REQUIRED ACTION
From the line containing "camera: 35 degrees right, 10 degrees down" down to the line containing "camera: 10 degrees right, 0 degrees up", copy out the entries below exactly, both lines included, and nothing else; pictures do not belong in the copy.

Dataset excerpts
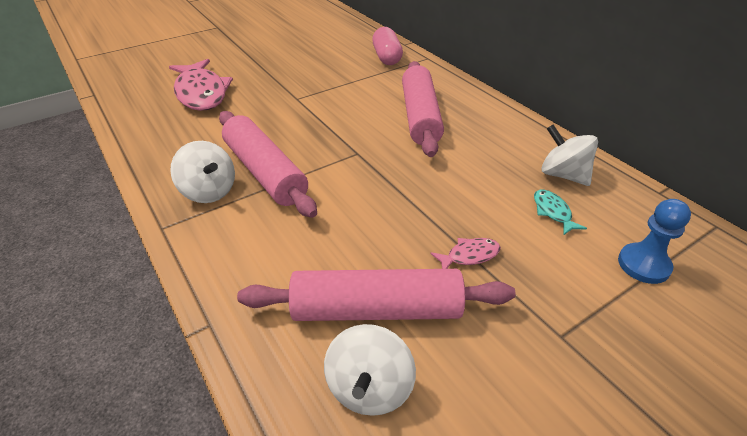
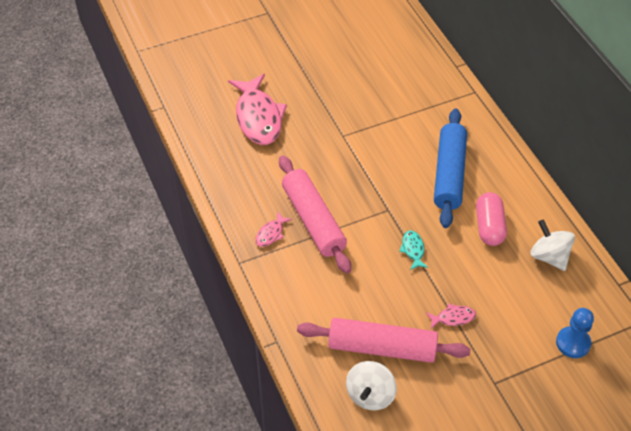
camera: 10 degrees right, 10 degrees up
(209, 191) = (271, 233): white spinning top -> pink fish
(387, 57) = (435, 86): pink capsule -> pink capsule (489, 227)
(420, 117) = (449, 174): pink rolling pin -> blue rolling pin
(552, 212) = (526, 290): turquoise fish -> turquoise fish (413, 250)

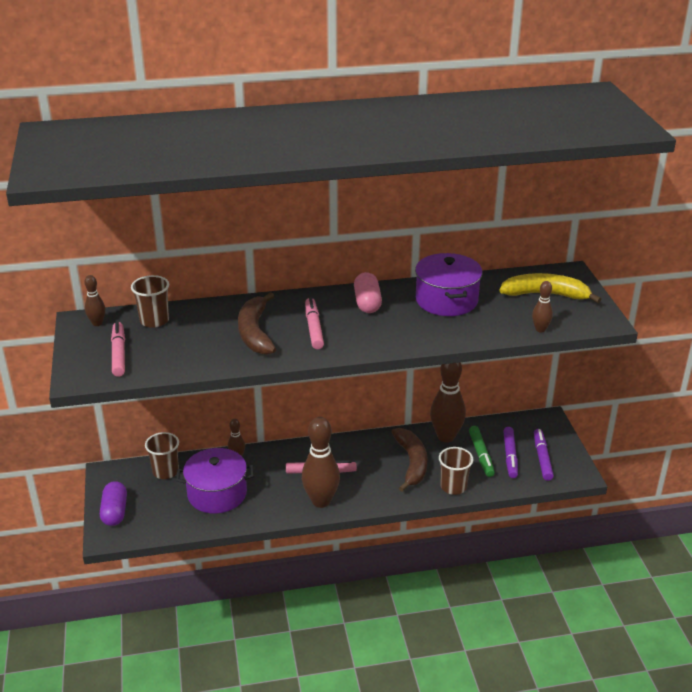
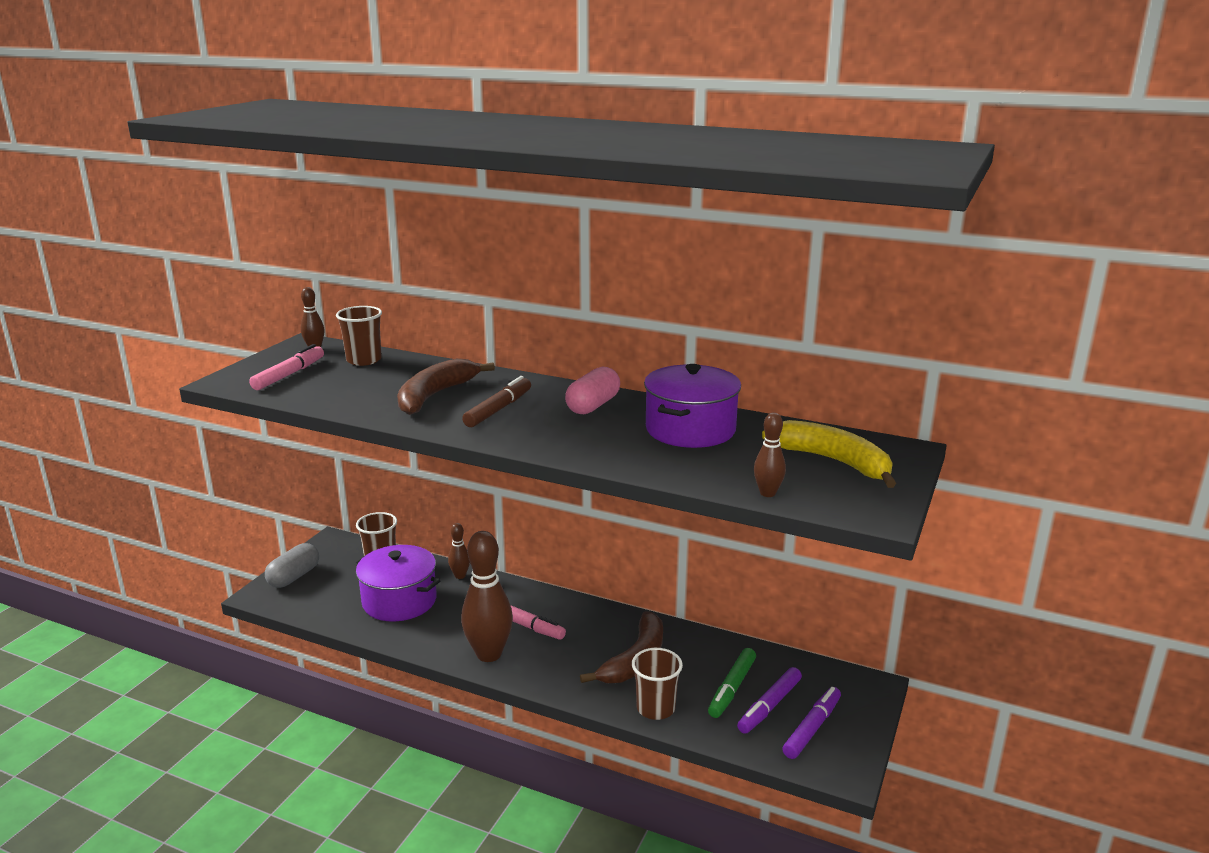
camera: 35 degrees right, 10 degrees down
(115, 512) = (294, 577): purple capsule -> grey capsule
(314, 328) = (499, 409): pink marker -> brown marker
(446, 437) = (710, 650): brown bowling pin -> none

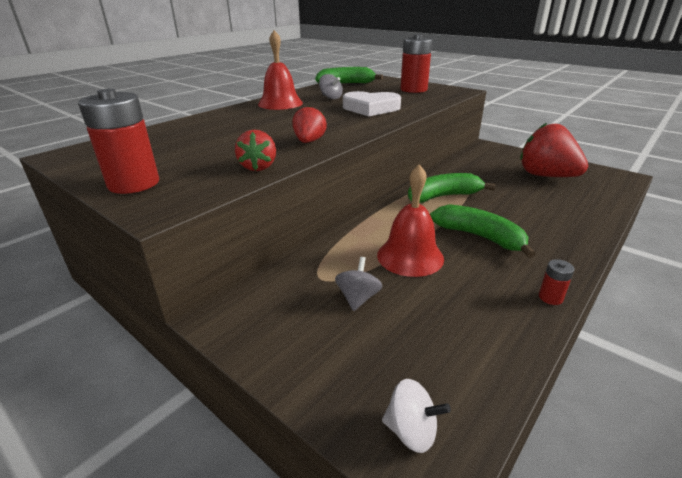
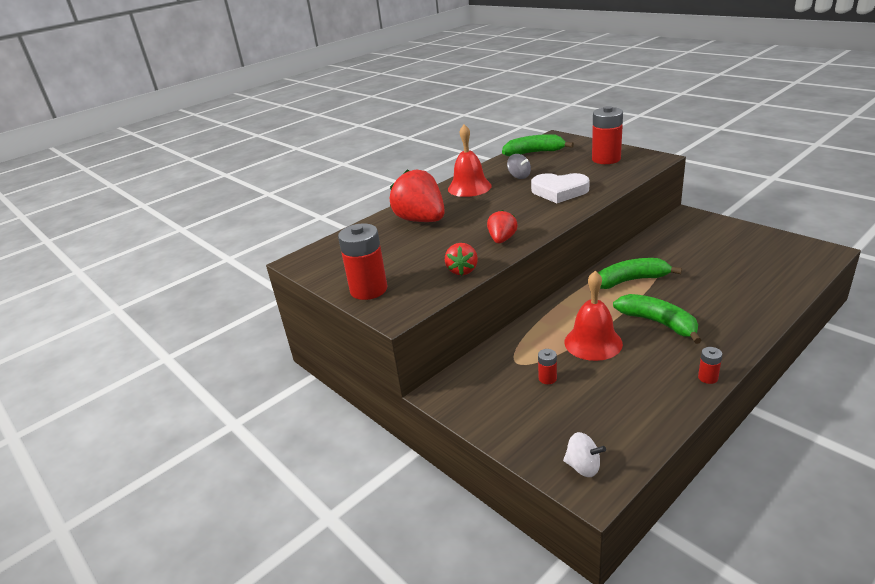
camera: 10 degrees right, 0 degrees up
(358, 298) = (547, 378): grey spinning top -> red battery
(546, 176) = (742, 253): red strawberry -> red strawberry (421, 220)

TASK RESULT
camera: 35 degrees right, 10 degrees down
(115, 512) = (294, 577): purple capsule -> grey capsule
(314, 328) = (499, 409): pink marker -> brown marker
(446, 437) = (710, 650): brown bowling pin -> none

camera: 10 degrees right, 0 degrees up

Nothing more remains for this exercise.